▶ **Description of the task**: Can you write out every line from the start of the records below through the line containing "sofa: (1118, 1484) -> (578, 80), added", leaving out any pictures?

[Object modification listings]
<<<<
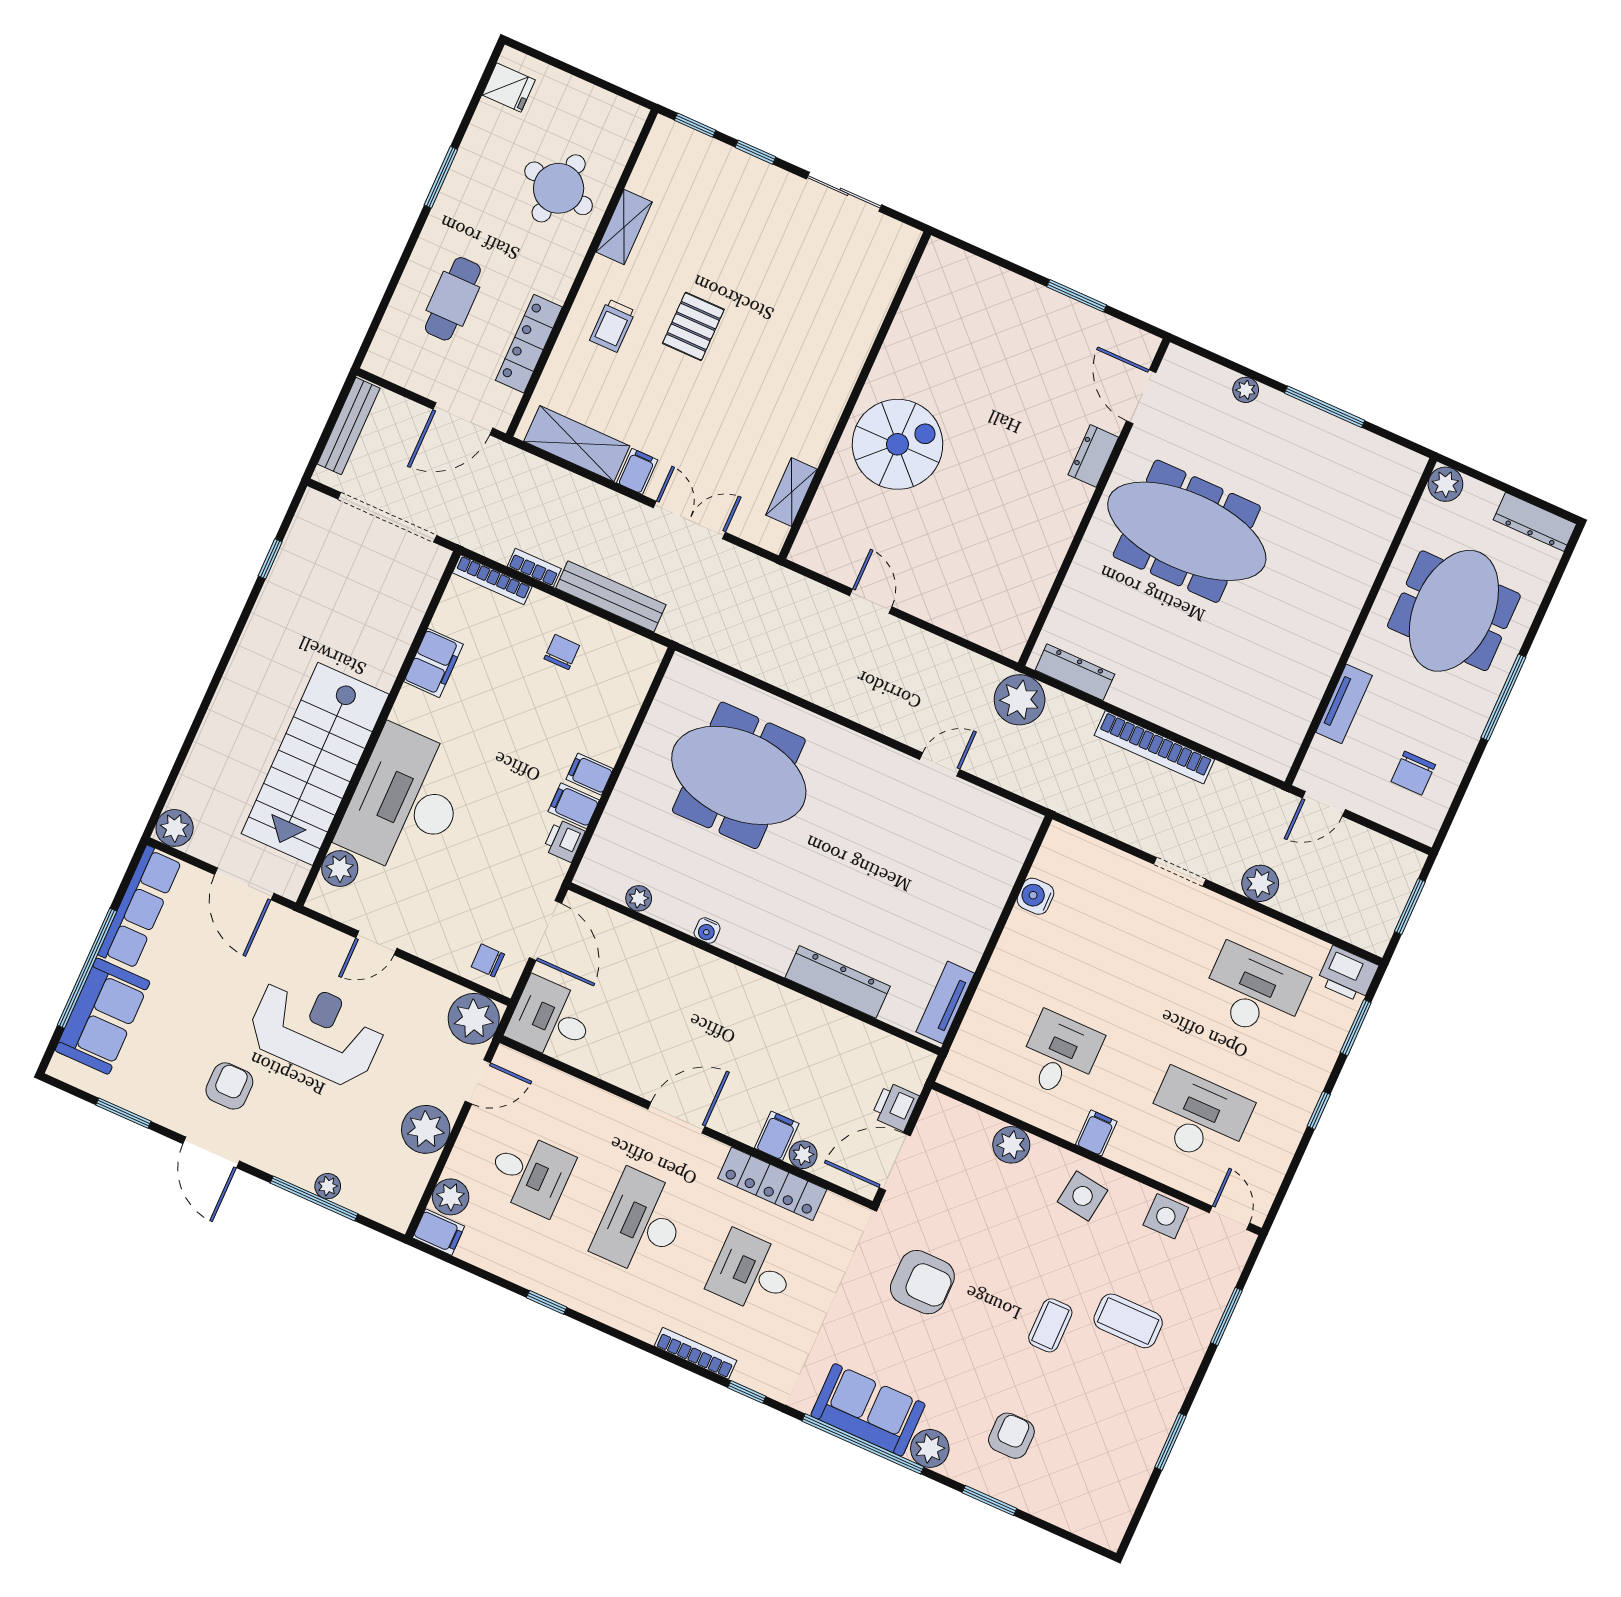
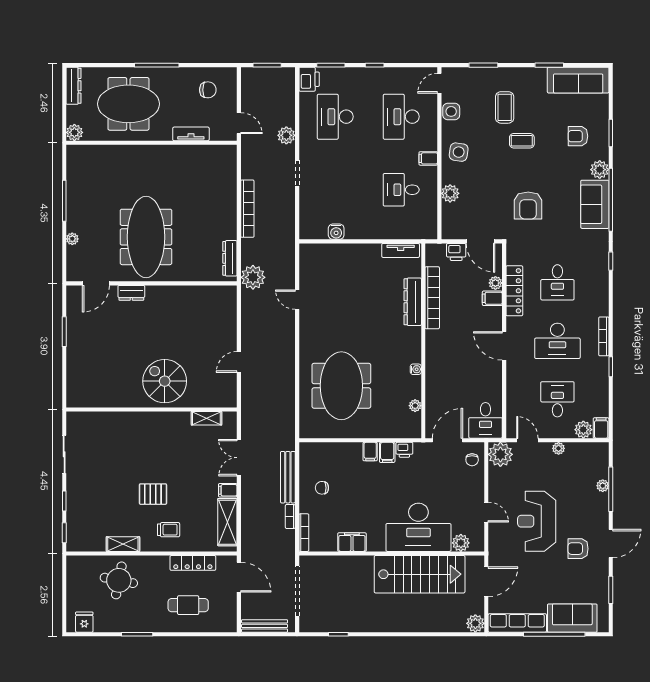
bookcase: (829, 1022) -> (432, 298), added
plant: (426, 1129) -> (559, 448), width x0.53, depth x0.53
armchair: (922, 1282) -> (528, 205), turned 180
bookcase: (696, 1353) -> (604, 336), moved
sofa: (1118, 1484) -> (578, 80), added

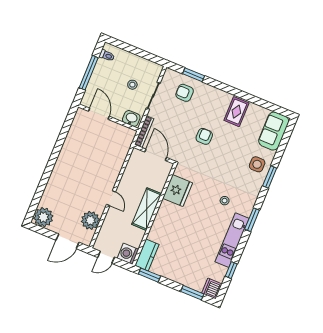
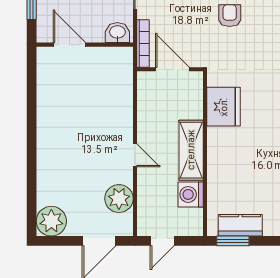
washing machine: (128, 254) -> (191, 194), moved
kitchen counter: (147, 255) -> (240, 225), moved, turned -90

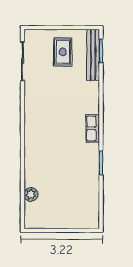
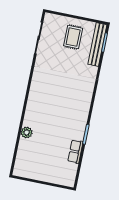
row of seats: (93, 128) -> (75, 152), moved
plant: (31, 194) -> (27, 132), moved

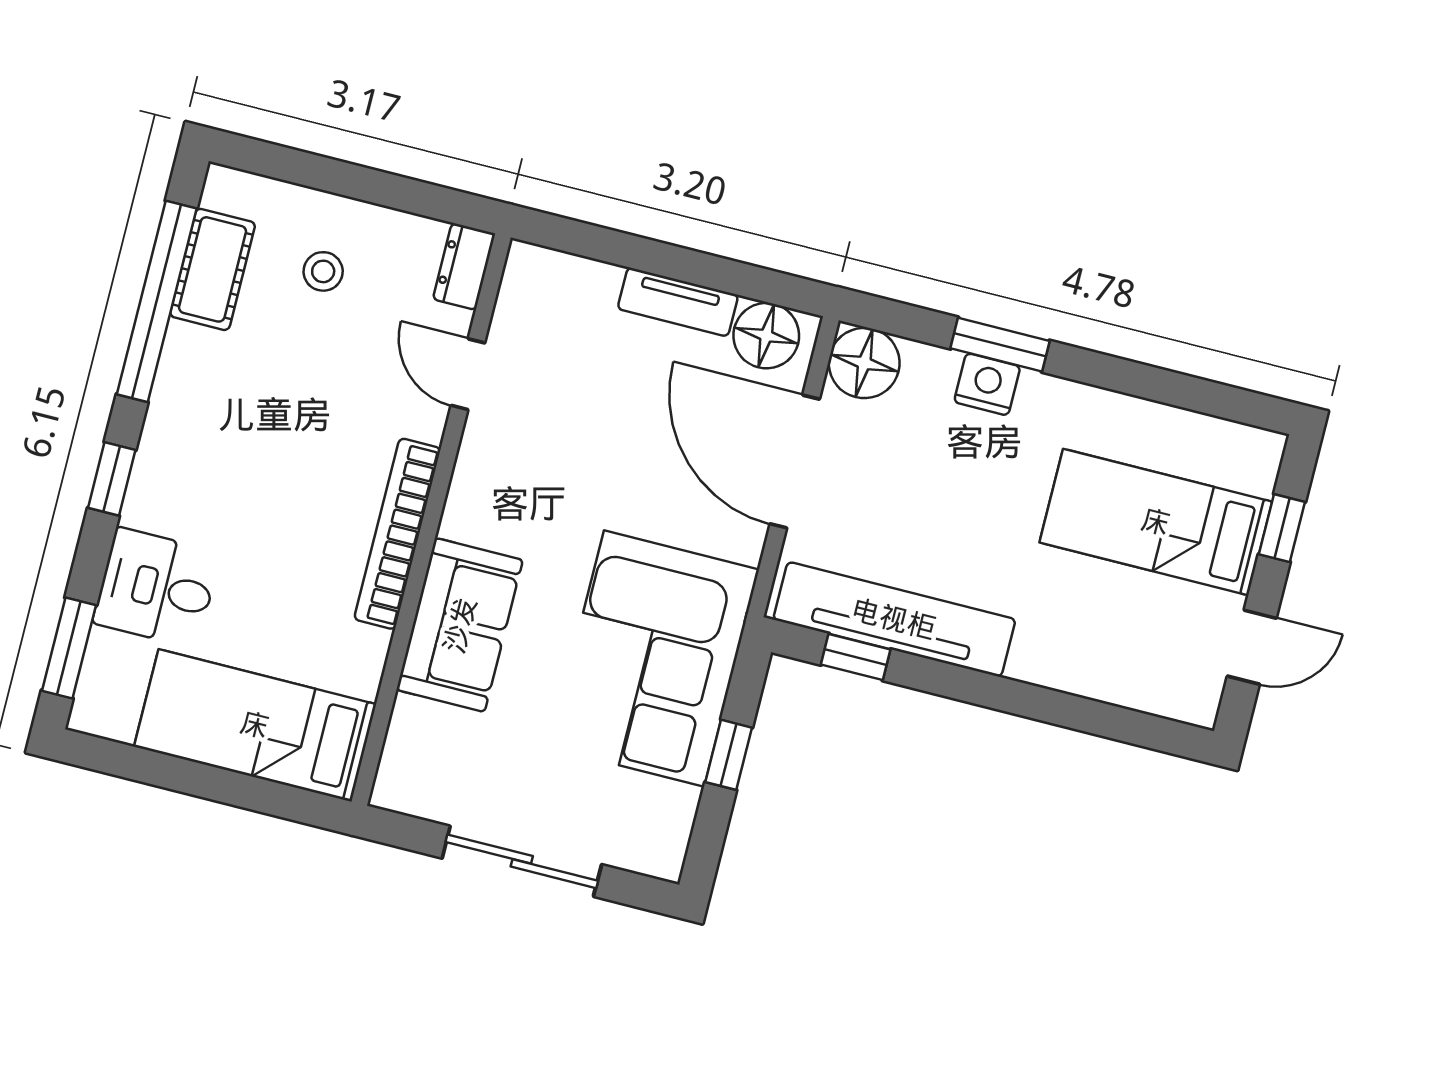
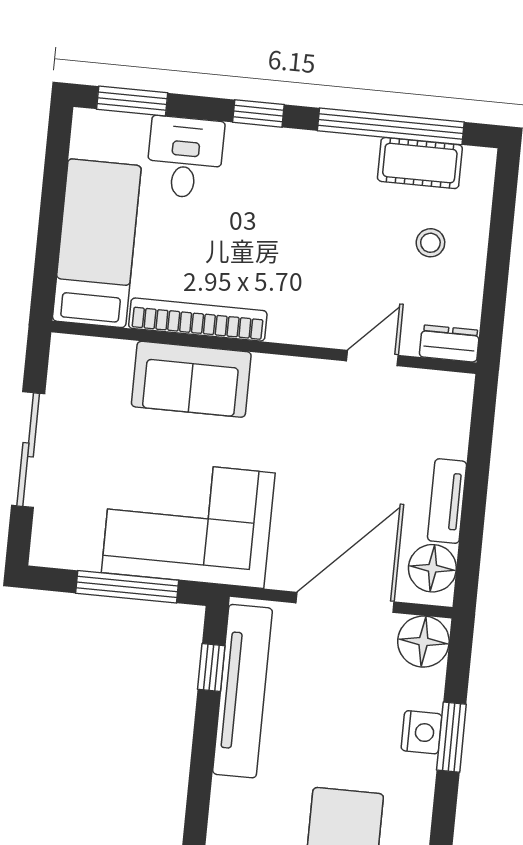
bookcase: (397, 534) -> (198, 320), moved
window: (729, 755) -> (127, 587), width x2.17

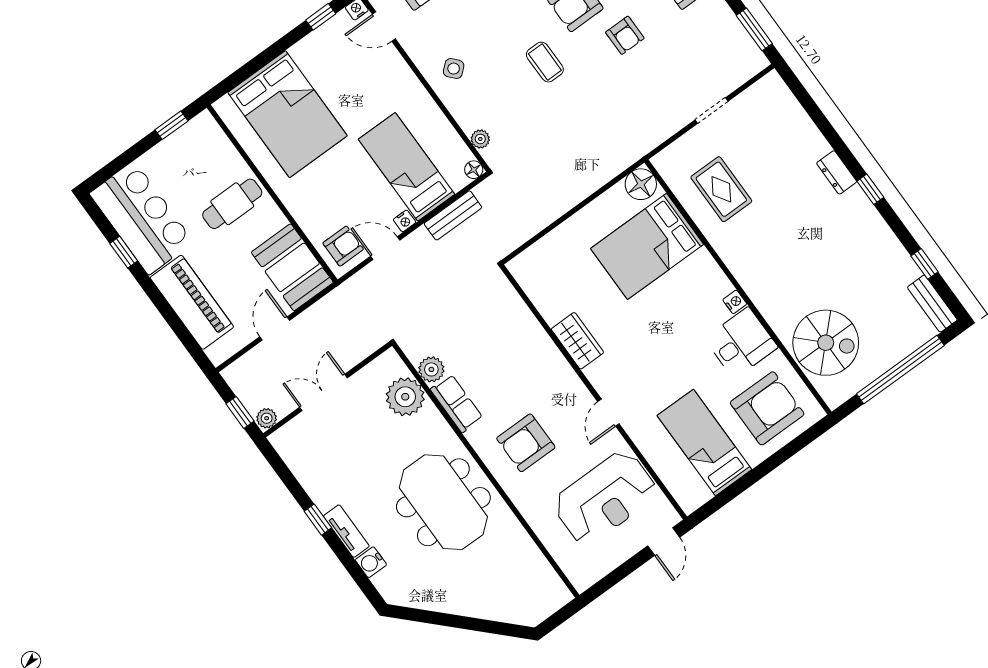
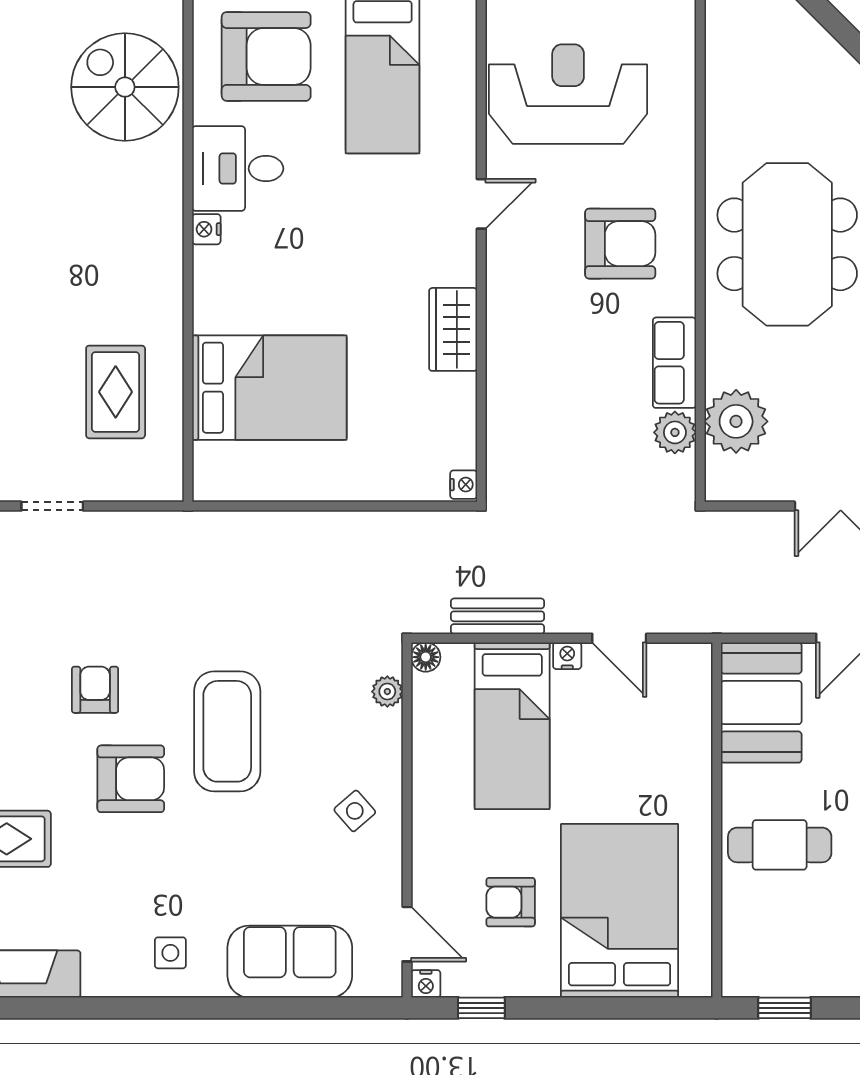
coffee table: (545, 62) -> (227, 731), width x1.86, depth x1.72
floor lamp: (641, 184) -> (218, 476), removed
armchair: (343, 246) -> (511, 902), moved
nightstand: (517, 268) -> (464, 485), added
armchair: (767, 408) -> (266, 56), turned 180

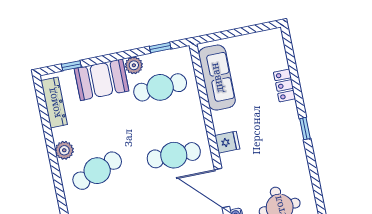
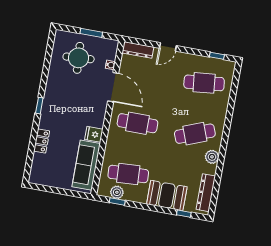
plant: (134, 65) -> (117, 192), moved
fridge: (227, 142) -> (94, 134), moved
>>>>
▶ **Answer**:
bookcase: (829, 1022) -> (432, 298), added
plant: (426, 1129) -> (559, 448), width x0.53, depth x0.53
armchair: (922, 1282) -> (528, 205), turned 180
bookcase: (696, 1353) -> (604, 336), moved
sofa: (1118, 1484) -> (578, 80), added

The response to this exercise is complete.